PROBLEM REQUIREMENTS: Among the lines below, output only those between the line holding "red plate G1:G2 level 4 -> none" and the line holding "cyan brick G3:G5 level 3 -> none", inclusive, exactly as written and with no pictures.

────────

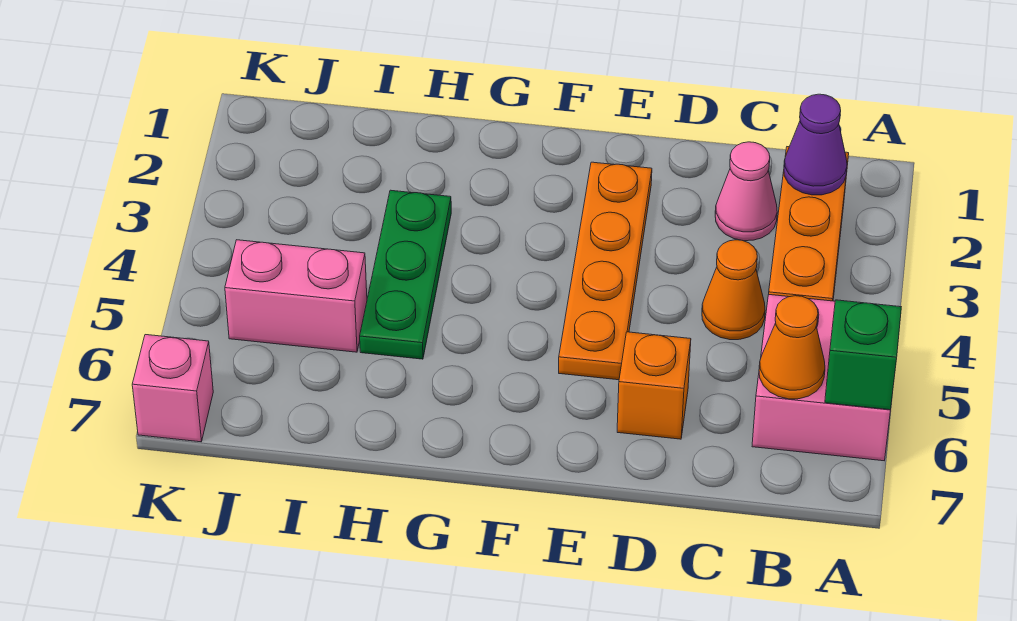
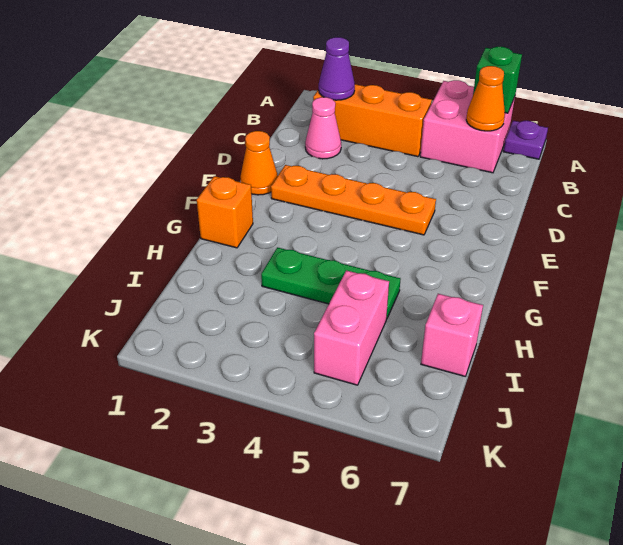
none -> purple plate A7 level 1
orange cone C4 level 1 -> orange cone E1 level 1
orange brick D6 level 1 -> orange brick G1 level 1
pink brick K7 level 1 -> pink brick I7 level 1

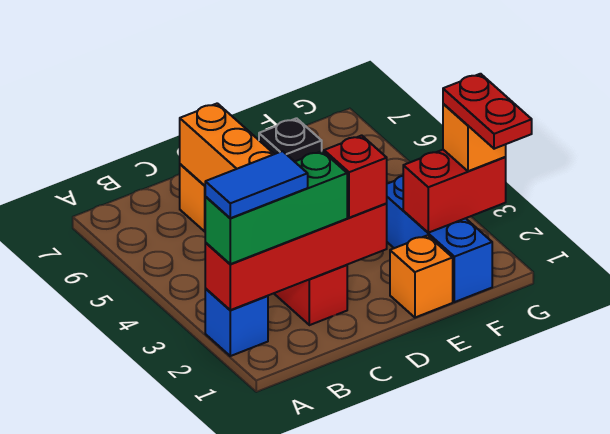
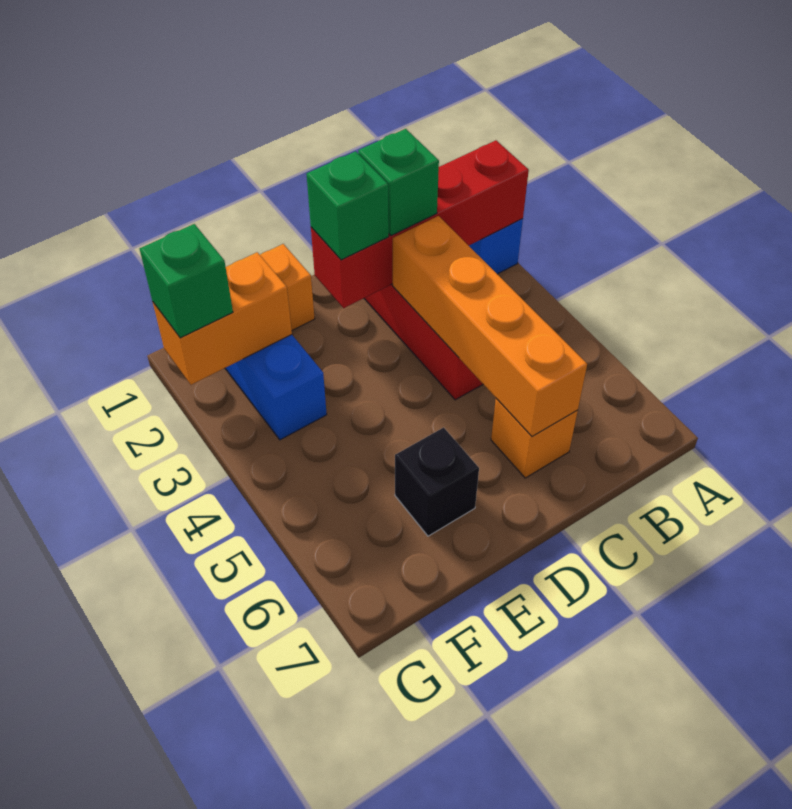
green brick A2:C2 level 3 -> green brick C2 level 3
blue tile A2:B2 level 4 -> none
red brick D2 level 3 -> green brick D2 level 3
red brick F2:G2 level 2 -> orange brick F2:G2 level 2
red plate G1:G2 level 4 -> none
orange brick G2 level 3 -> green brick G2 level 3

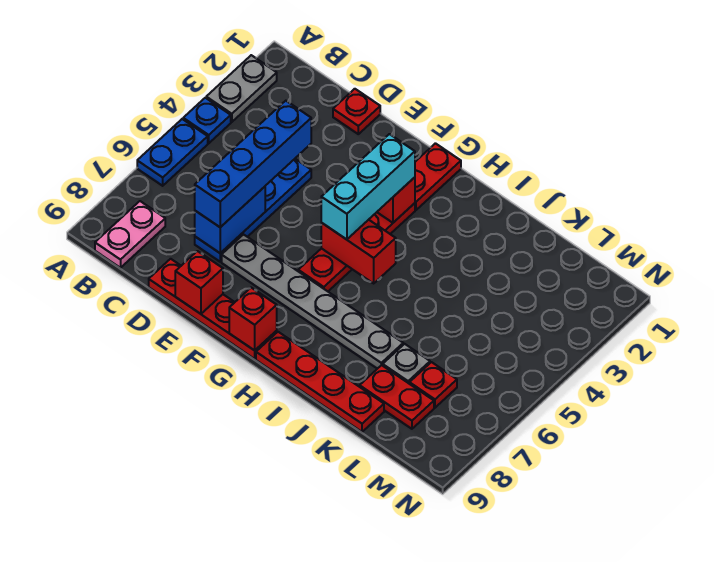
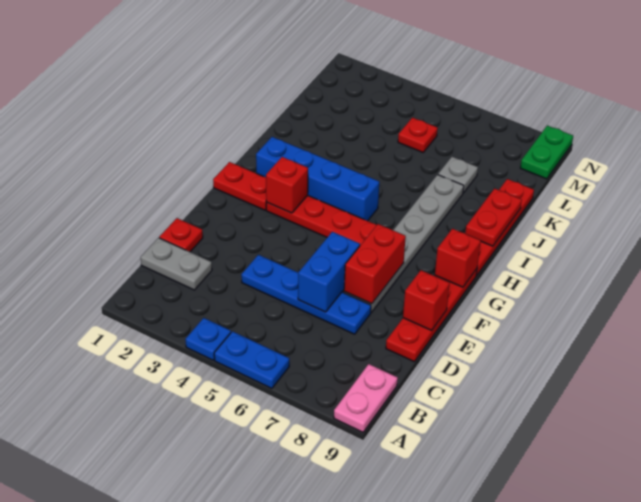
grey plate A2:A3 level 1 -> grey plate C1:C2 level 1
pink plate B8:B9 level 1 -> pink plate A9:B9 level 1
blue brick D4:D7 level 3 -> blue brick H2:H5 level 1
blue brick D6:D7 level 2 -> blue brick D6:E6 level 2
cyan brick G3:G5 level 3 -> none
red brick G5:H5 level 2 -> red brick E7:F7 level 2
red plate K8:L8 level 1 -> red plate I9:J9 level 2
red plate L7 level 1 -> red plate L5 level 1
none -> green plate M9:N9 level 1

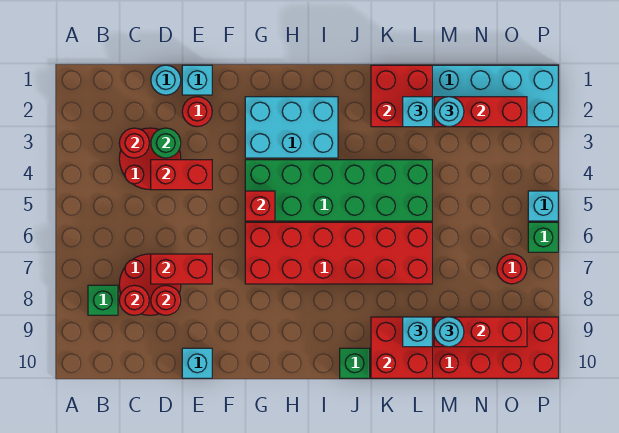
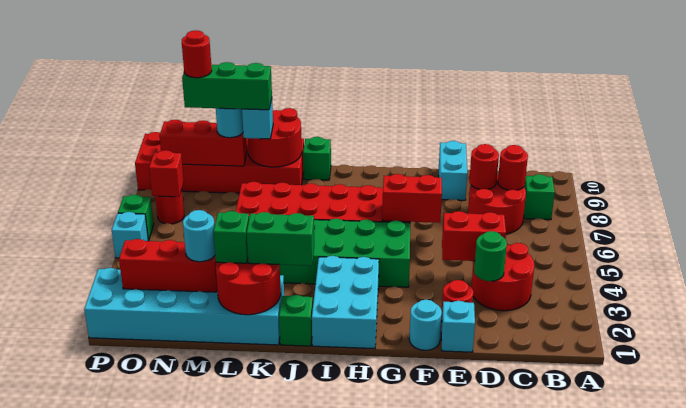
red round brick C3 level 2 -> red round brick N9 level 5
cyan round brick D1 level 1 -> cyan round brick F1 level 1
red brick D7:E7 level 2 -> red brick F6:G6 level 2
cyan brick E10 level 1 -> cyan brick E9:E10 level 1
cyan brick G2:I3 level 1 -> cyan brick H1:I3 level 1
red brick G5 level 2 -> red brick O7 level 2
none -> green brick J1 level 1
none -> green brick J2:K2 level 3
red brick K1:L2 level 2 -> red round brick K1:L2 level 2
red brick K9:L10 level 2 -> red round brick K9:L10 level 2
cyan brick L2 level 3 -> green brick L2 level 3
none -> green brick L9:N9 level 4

────────

RESULT FOR THIS TASK:
red plate G1:G2 level 4 -> none
orange brick G2 level 3 -> green brick G2 level 3

grey plate A2:A3 level 1 -> grey plate C1:C2 level 1
pink plate B8:B9 level 1 -> pink plate A9:B9 level 1
blue brick D4:D7 level 3 -> blue brick H2:H5 level 1
blue brick D6:D7 level 2 -> blue brick D6:E6 level 2
cyan brick G3:G5 level 3 -> none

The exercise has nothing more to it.